- Opening Delimiter -

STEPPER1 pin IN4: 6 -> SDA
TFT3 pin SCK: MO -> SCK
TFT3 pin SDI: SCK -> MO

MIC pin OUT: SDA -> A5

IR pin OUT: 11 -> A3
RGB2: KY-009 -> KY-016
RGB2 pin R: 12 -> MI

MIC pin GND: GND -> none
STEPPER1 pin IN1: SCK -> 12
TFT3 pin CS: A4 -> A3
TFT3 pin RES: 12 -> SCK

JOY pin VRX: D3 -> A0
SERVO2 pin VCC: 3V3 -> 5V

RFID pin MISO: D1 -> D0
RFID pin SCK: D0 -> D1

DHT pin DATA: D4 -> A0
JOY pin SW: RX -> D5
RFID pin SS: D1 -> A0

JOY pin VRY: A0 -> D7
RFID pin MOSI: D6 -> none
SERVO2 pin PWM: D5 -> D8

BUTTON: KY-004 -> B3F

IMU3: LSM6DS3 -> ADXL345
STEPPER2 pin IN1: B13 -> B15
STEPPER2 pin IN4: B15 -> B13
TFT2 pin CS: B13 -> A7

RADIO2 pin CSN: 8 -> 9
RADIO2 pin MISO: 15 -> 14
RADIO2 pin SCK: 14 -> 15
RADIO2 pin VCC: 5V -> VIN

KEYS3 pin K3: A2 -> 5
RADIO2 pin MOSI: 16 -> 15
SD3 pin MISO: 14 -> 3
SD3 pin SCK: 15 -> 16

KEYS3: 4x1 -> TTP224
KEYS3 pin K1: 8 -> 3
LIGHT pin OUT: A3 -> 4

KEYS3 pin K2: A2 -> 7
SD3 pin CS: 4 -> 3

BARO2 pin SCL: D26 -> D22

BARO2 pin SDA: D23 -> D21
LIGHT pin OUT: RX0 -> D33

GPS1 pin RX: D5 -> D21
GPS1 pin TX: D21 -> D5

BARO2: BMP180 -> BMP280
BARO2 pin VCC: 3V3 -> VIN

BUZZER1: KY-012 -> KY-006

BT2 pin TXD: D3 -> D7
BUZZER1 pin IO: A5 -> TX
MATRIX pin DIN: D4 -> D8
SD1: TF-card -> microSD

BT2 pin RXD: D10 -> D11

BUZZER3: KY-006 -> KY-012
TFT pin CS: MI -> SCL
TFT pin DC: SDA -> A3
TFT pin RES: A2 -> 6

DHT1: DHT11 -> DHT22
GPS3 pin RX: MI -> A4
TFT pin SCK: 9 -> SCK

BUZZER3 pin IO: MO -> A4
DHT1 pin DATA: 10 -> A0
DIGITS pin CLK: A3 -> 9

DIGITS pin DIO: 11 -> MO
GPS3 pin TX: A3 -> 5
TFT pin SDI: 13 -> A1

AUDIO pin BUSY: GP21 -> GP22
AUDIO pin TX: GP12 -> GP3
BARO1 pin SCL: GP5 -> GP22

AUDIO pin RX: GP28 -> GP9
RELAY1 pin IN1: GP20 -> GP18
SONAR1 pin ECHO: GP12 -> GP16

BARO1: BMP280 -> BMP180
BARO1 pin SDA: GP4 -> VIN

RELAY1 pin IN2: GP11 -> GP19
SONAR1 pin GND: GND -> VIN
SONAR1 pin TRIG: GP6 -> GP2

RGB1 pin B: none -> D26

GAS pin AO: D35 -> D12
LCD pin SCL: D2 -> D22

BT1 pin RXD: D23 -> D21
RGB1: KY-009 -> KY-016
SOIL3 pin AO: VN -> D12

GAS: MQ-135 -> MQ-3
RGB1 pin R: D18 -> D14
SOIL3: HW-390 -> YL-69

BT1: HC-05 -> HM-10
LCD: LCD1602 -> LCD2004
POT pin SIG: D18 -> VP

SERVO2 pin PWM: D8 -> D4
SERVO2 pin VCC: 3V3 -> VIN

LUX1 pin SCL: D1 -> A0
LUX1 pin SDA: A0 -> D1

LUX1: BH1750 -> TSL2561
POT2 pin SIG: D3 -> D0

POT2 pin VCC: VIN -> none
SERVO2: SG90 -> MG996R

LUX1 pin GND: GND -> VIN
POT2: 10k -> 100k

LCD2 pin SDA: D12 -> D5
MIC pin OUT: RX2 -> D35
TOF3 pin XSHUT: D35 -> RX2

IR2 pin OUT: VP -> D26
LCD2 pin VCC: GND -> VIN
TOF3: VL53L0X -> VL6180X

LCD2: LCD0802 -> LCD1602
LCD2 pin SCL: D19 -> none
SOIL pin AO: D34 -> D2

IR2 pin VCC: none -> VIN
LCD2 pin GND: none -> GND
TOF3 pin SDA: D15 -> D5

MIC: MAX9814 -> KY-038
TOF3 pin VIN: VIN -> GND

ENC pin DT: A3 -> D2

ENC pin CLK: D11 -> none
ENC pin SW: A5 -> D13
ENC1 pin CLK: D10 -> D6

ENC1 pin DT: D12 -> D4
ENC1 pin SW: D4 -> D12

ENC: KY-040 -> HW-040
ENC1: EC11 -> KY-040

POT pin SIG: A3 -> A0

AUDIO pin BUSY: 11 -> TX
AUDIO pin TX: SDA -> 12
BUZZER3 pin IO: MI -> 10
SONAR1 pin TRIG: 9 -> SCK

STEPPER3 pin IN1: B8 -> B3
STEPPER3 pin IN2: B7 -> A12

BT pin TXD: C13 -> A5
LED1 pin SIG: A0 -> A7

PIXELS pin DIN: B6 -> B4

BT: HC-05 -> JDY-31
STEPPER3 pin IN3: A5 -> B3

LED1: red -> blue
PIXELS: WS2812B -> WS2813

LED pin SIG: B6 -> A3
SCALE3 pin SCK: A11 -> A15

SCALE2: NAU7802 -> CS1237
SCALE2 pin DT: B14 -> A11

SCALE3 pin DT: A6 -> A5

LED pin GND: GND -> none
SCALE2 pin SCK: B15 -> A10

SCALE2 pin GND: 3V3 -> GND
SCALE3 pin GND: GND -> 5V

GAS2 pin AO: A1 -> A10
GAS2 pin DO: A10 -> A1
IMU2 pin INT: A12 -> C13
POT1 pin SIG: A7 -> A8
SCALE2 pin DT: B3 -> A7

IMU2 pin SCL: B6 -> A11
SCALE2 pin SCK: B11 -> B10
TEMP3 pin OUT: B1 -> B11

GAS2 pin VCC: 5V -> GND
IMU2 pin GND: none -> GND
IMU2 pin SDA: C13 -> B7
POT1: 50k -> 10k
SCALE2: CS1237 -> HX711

- Closing Delimiter -

→ Work instruction
Reproduce, word for word and in full, only the lines above that start at the line with "LUX1: BH1750 -> TSL2561" and run through the line with "LCD2: LCD0802 -> LCD1602", both ends included.

→ Answer space
LUX1: BH1750 -> TSL2561
POT2 pin SIG: D3 -> D0

POT2 pin VCC: VIN -> none
SERVO2: SG90 -> MG996R

LUX1 pin GND: GND -> VIN
POT2: 10k -> 100k

LCD2 pin SDA: D12 -> D5
MIC pin OUT: RX2 -> D35
TOF3 pin XSHUT: D35 -> RX2

IR2 pin OUT: VP -> D26
LCD2 pin VCC: GND -> VIN
TOF3: VL53L0X -> VL6180X

LCD2: LCD0802 -> LCD1602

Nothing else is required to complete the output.